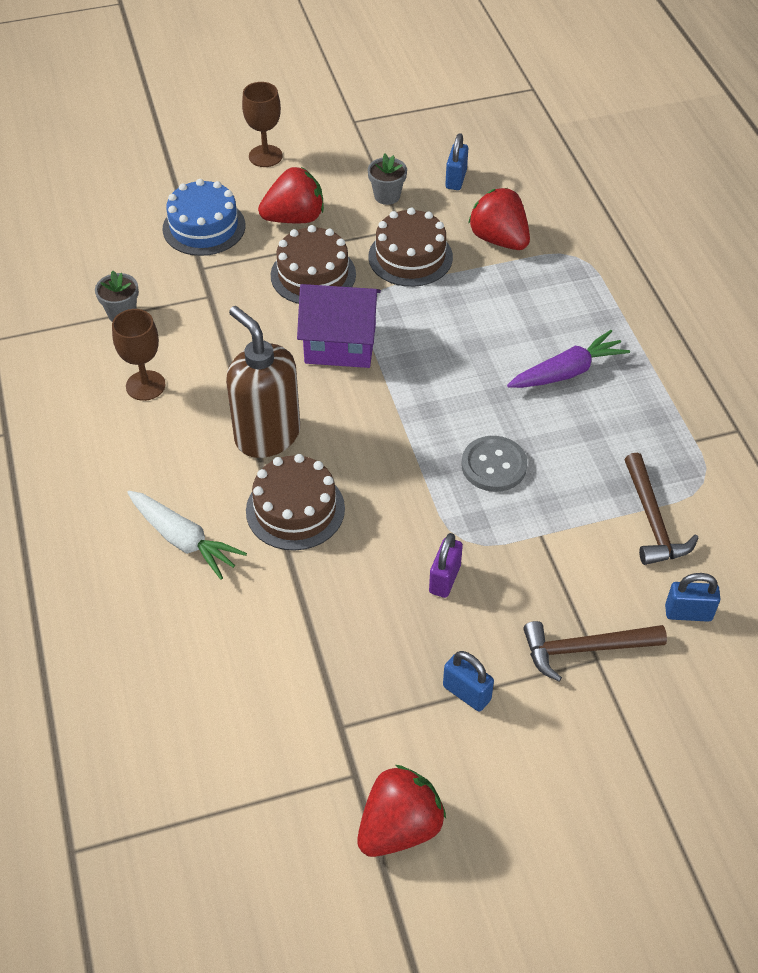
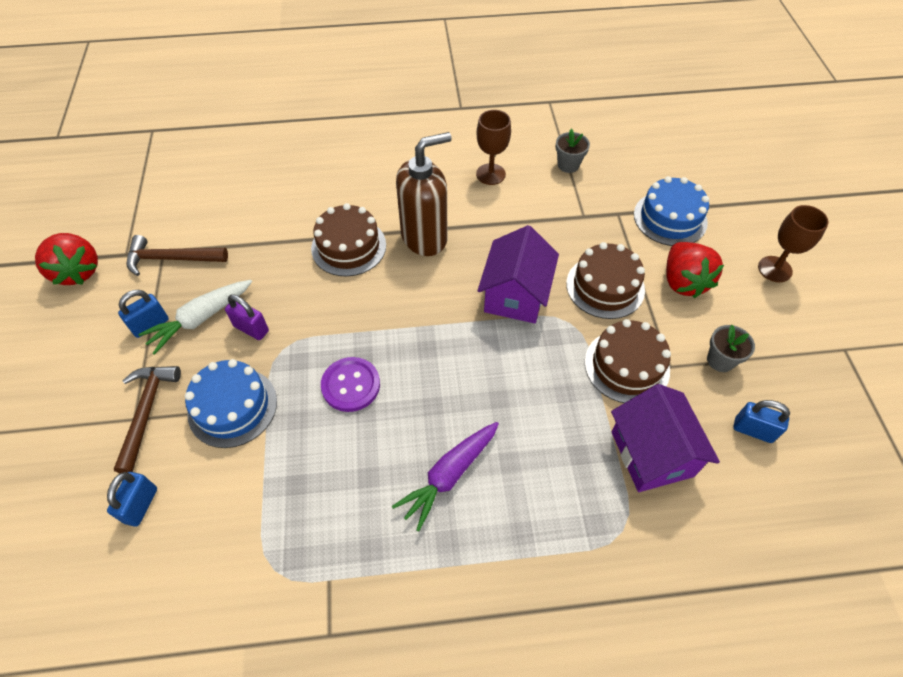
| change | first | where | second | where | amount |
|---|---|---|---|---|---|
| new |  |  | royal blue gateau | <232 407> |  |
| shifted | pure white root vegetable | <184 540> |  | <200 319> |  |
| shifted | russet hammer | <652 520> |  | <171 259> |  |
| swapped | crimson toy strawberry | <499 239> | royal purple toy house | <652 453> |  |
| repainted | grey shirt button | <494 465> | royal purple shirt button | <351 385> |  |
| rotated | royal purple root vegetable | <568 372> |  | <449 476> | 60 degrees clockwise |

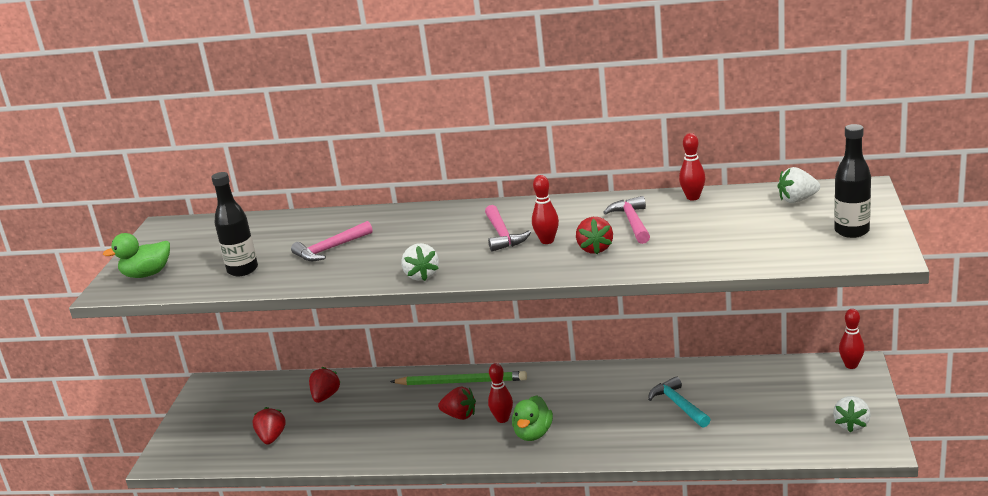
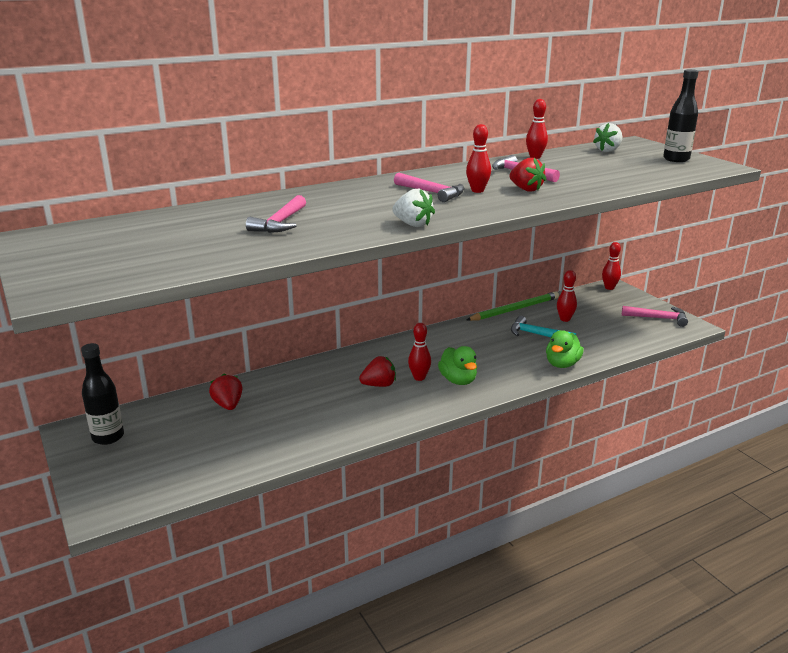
| change | first | where | second | where | amount |
|---|---|---|---|---|---|
| gone | crimson toy strawberry | <271 438> |  |  |  |
| new |  |  | crimson tenpin | <565 319> |  |
| shifted | emerald rubber duck | <147 274> |  | <562 364> |  |
| shifted | ebony flask | <242 270> |  | <108 437> |  |
| shifted | emerald lead pencil | <461 382> |  | <515 309> |  |
| swapped | pure white toy strawberry | <851 425> | rose-pink hammer | <658 318> |  |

____

=== What the task requires ===
Each line holding the word "white" must be copied from the data.

=== Response below ===
| shifted | pure white root vegetable | <184 540> |  | <200 319> |  |
| swapped | pure white toy strawberry | <851 425> | rose-pink hammer | <658 318> |  |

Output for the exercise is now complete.